* EXERCISE MATERIALS:
*** Begin section ***
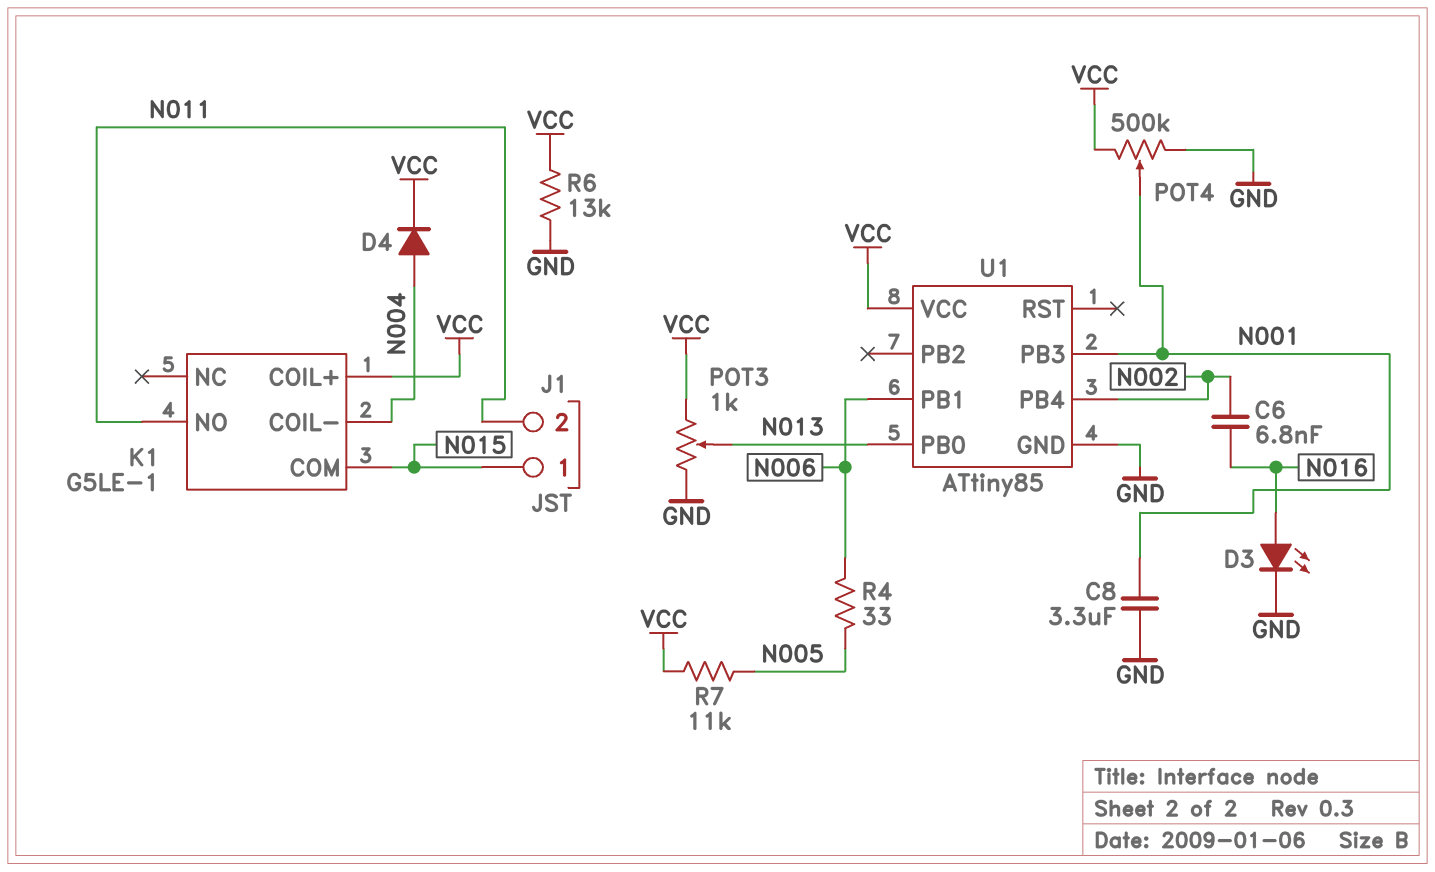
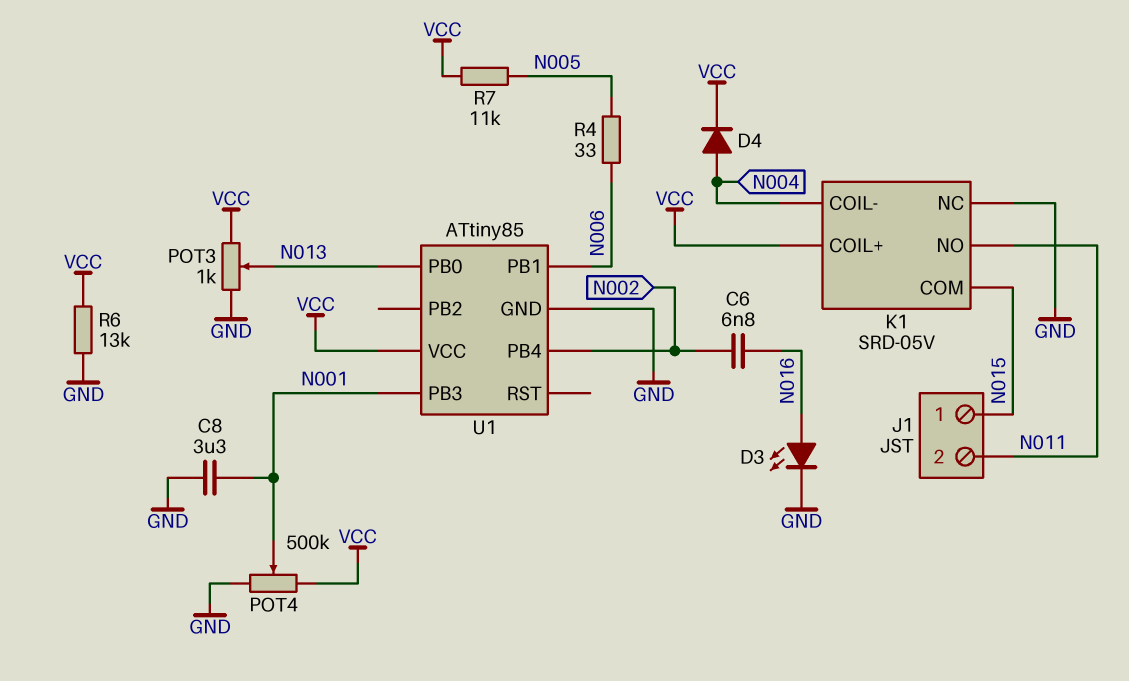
K1: G5LE-1 -> SRD-05V
K1 pin NC: none -> GND

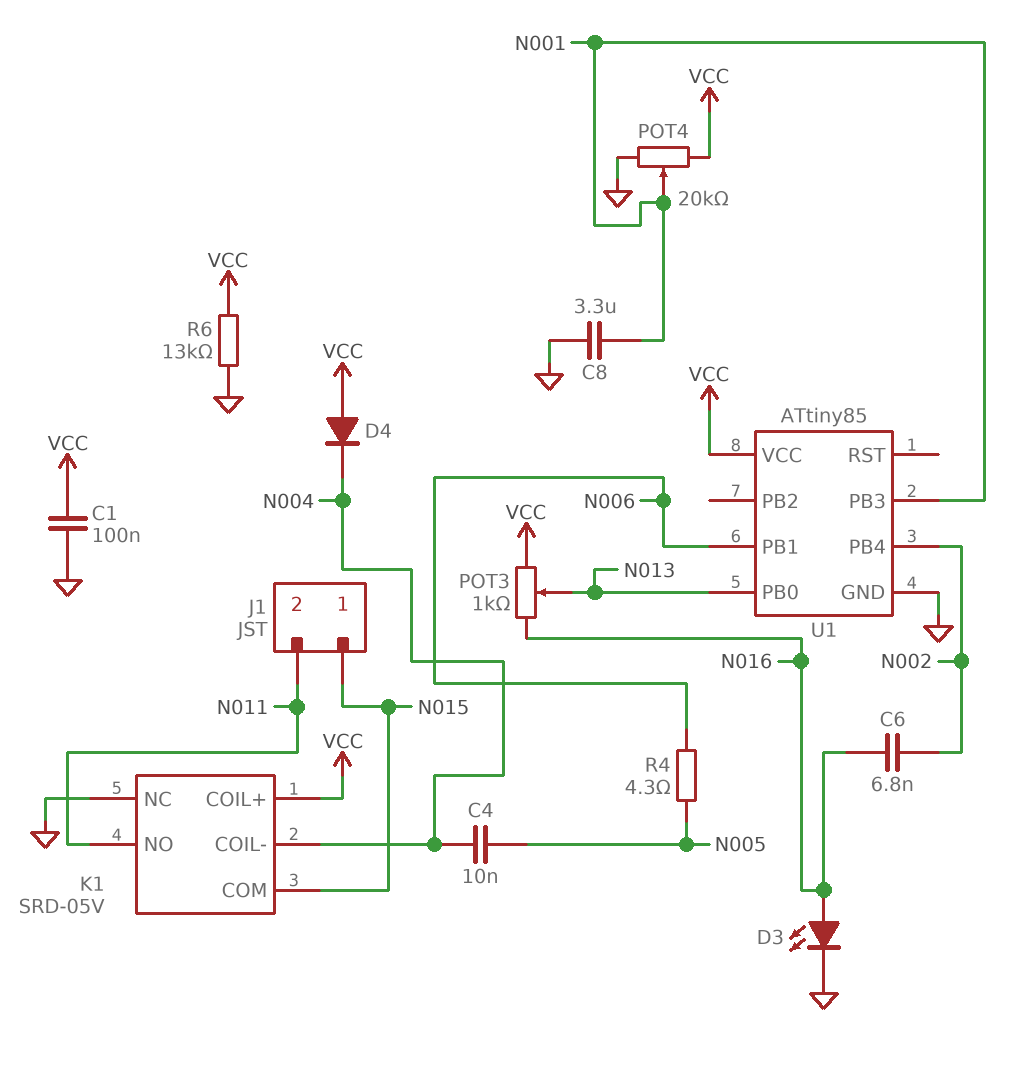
C1: none -> 100nF (GND, VCC)
C4: none -> 10nF (N004, N005)
D4: diode (A N004, K VCC) -> diode (A VCC, K N004)
POT3: 1k (GND, VCC, wiper N013) -> 1k (N016, VCC, wiper N013)
POT4: 500k (GND, VCC, wiper N001) -> 20k (GND, VCC, wiper N001)
R4: 33 (N005, N006) -> 4.3 (N005, N006)
R7: 11k (N005, VCC) -> none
*** End section ***
* TRY IT:
Find the lines in the records that contain the word "wiper", then copy every one of them.

* TASK ANSWER:
POT3: 1k (GND, VCC, wiper N013) -> 1k (N016, VCC, wiper N013)
POT4: 500k (GND, VCC, wiper N001) -> 20k (GND, VCC, wiper N001)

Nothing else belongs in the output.